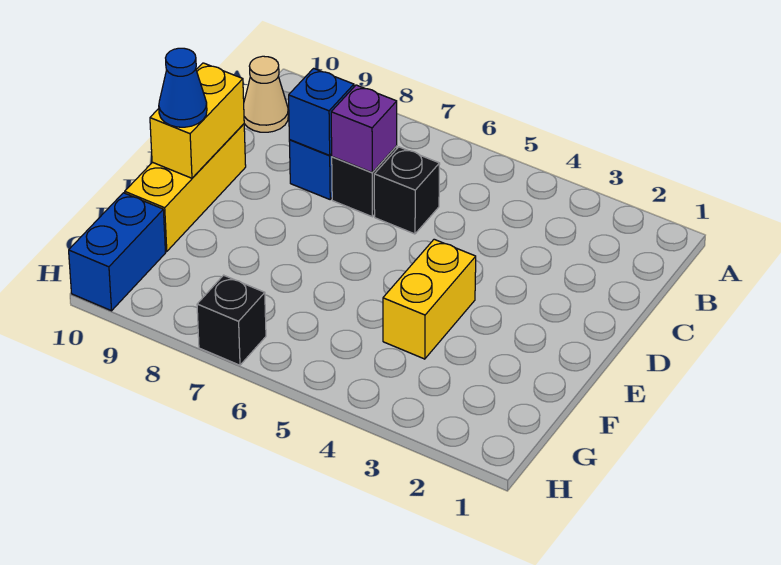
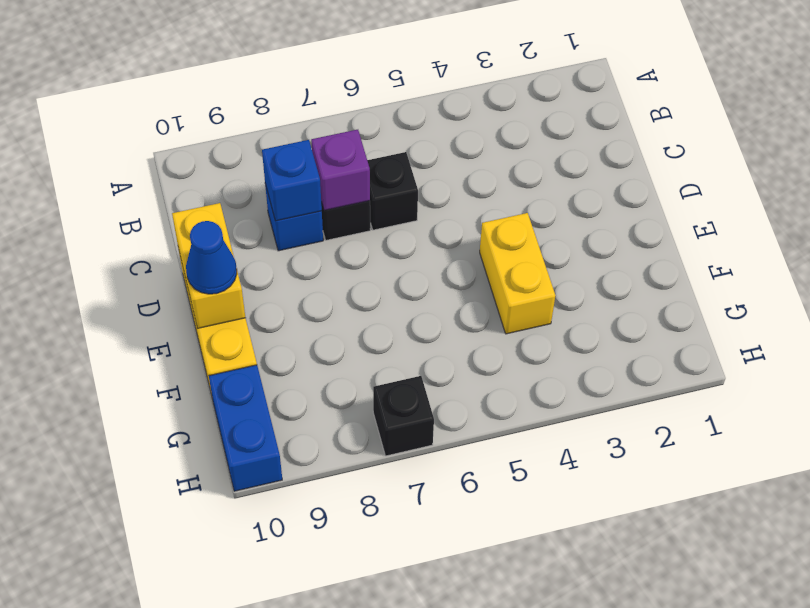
tan 1x1 cone [244,56,288,132] -> none

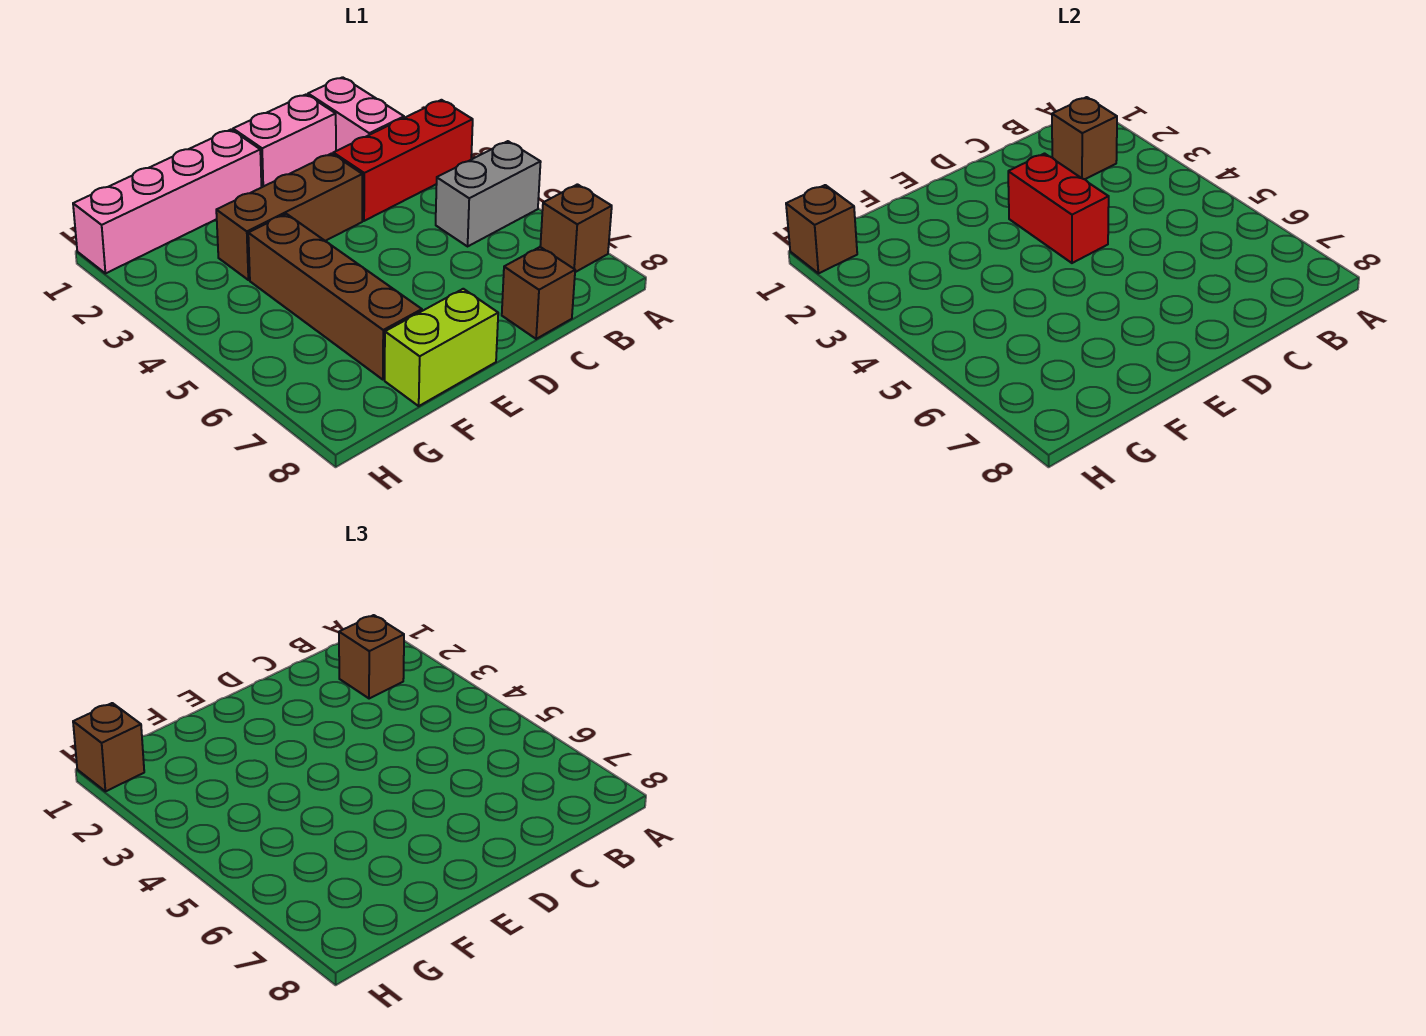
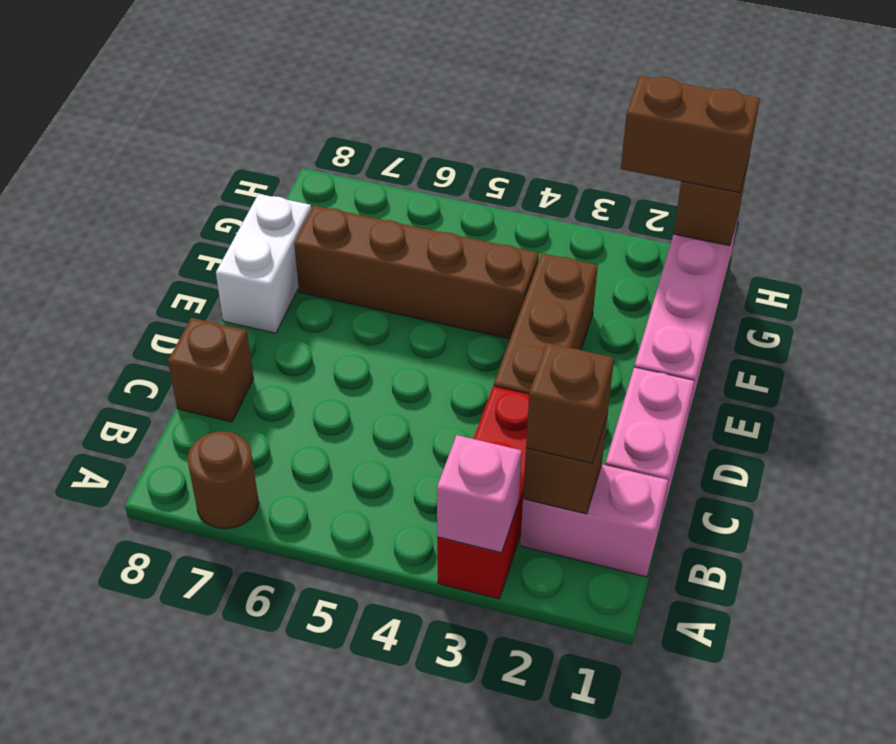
none -> pink 1x1 brick [437,435,522,553]
grey 1x2 brick [436,141,541,246] -> none
brown 1x1 brick [540,184,612,272] -> brown 1x1 round brick [188,431,259,529]
red 1x2 brick [1008,154,1109,263] -> none
lime 1x2 brick [385,289,498,406] -> white 1x2 brick [216,194,311,333]
brown 1x1 brick [73,703,144,791] -> brown 1x2 brick [621,76,760,193]

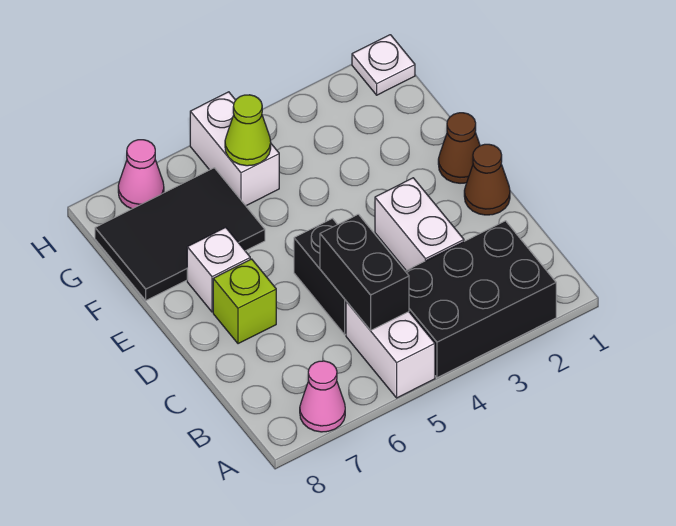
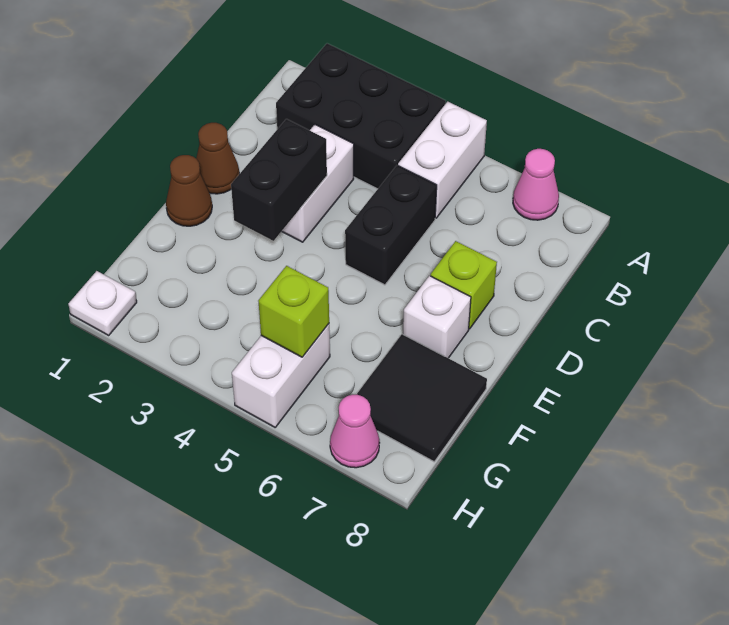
black 1x2 brick [320,214,409,331] -> black 1x2 brick moved to [231,119,327,241]
black 2x3 tile [95,168,265,301] -> black 2x2 tile [356,334,487,462]
lime 1x1 cone [225,95,271,166] -> lime 1x1 brick [259,266,329,357]

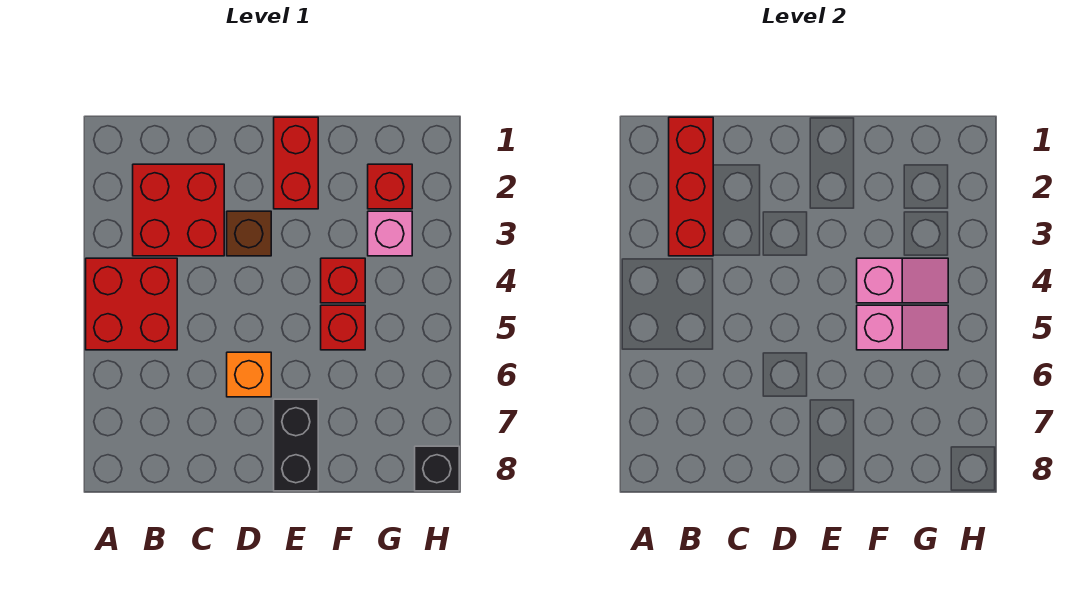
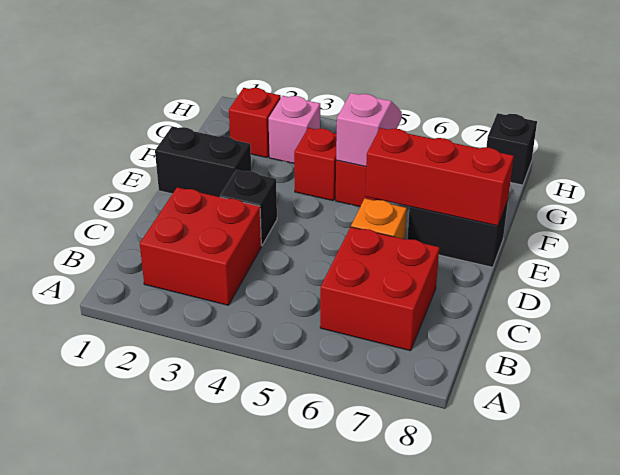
red 2x2 brick [86,258,177,350] -> red 2x2 brick moved to [320,227,439,351]
red 1x3 brick [669,117,713,256] -> red 1x3 brick moved to [365,128,514,226]
brown 1x1 brick [227,211,271,256] -> black 1x1 brick [220,170,277,246]
red 1x2 brick [274,117,318,209] -> black 1x2 brick [155,127,251,197]
pink 1x2 slope [857,258,948,303] -> none

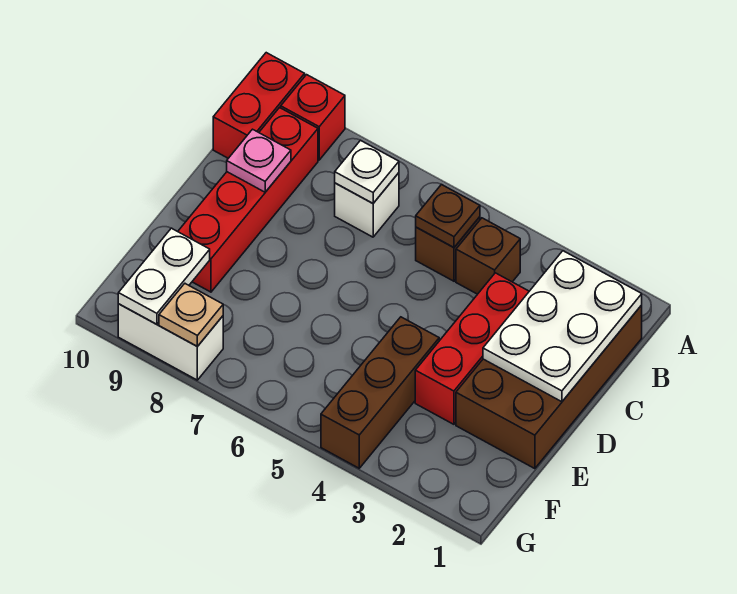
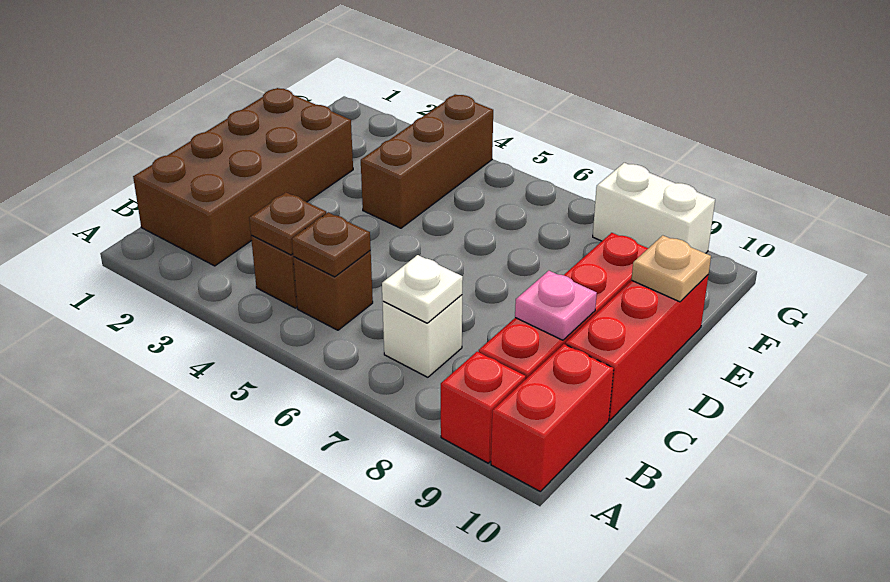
white 2x3 plate [483,251,642,402] -> none
none -> brown 1x1 plate [249,192,326,255]
red 1x3 brick [415,273,529,424] -> red 1x3 brick moved to [565,275,708,420]
white 1x2 plate [118,228,210,324] -> none
tan 1x1 plate [159,284,223,346] -> tan 1x1 plate moved to [631,235,711,302]

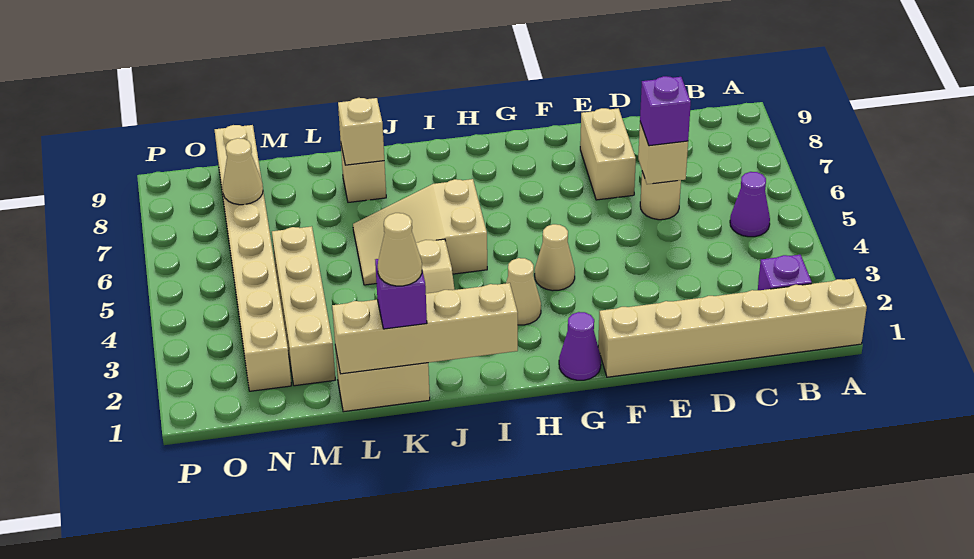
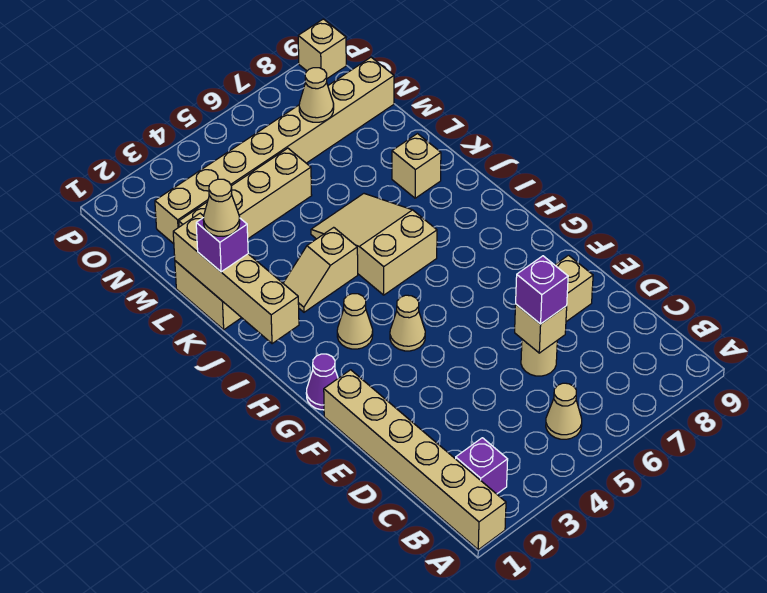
purple 1x1 cone [730,172,770,237] -> tan 1x1 cone [546,383,582,439]
tan 1x1 brick [338,98,384,165] -> tan 1x1 brick moved to [298,19,346,78]

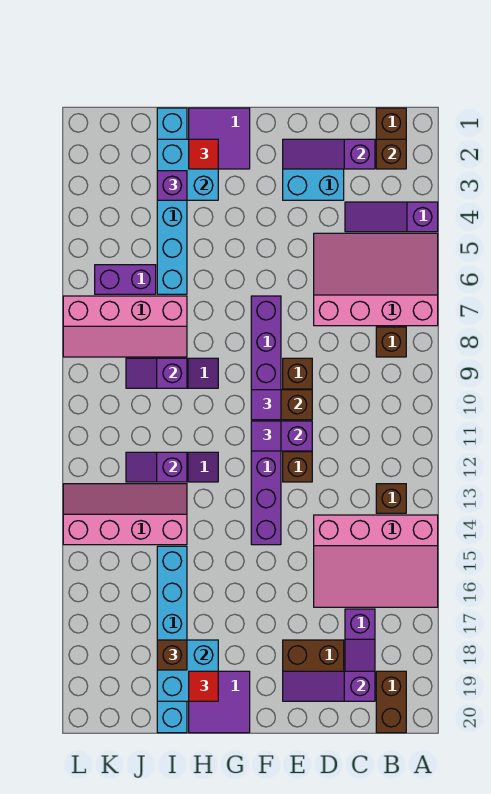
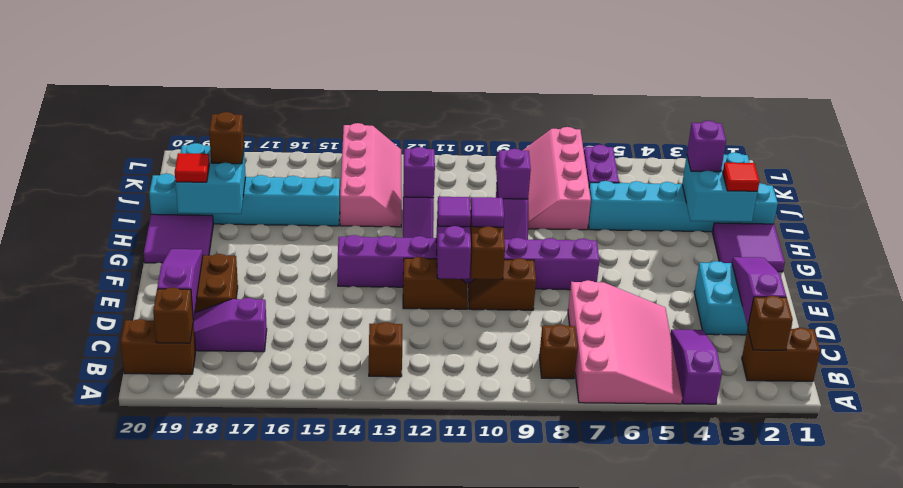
pink 3x4 slope [314,515,438,607] -> none
none -> brown 1x1 brick [153,287,193,343]

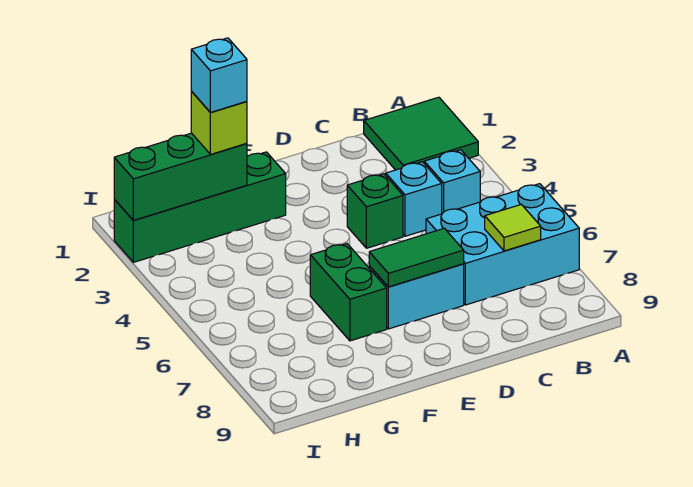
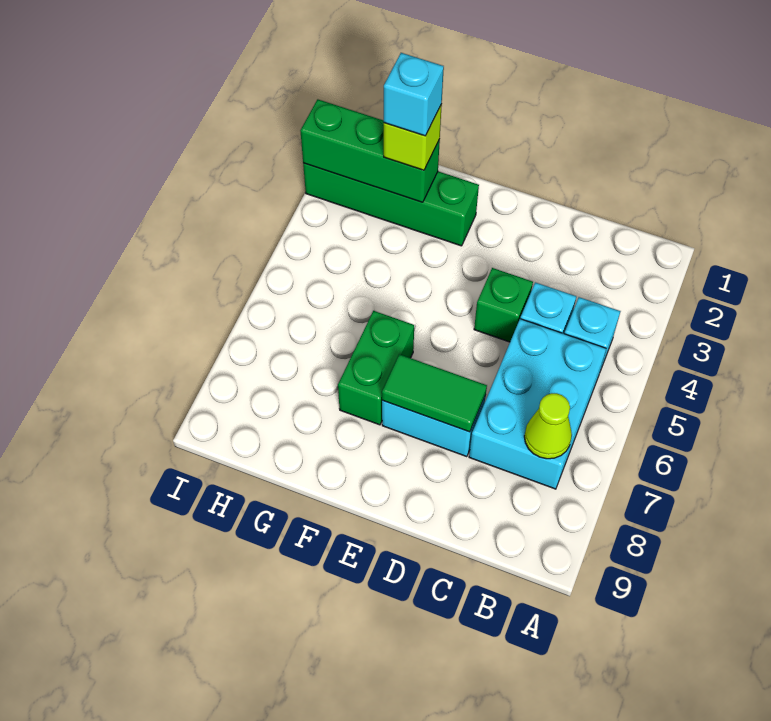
green 2x2 tile [364,97,478,170] -> none
cyan 2x3 brick [426,184,579,305] -> cyan 2x3 brick turned to [469,319,606,489]
lime 1x1 tile [485,204,541,251] -> lime 1x1 cone [524,393,572,459]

******************************

PROBLEM – Copy each line from the data above that includes "cone".

OUTPUT OF THE TASK –
tan 1x1 cone [244,56,288,132] -> none
lime 1x1 cone [225,95,271,166] -> lime 1x1 brick [259,266,329,357]
purple 1x1 cone [730,172,770,237] -> tan 1x1 cone [546,383,582,439]
lime 1x1 tile [485,204,541,251] -> lime 1x1 cone [524,393,572,459]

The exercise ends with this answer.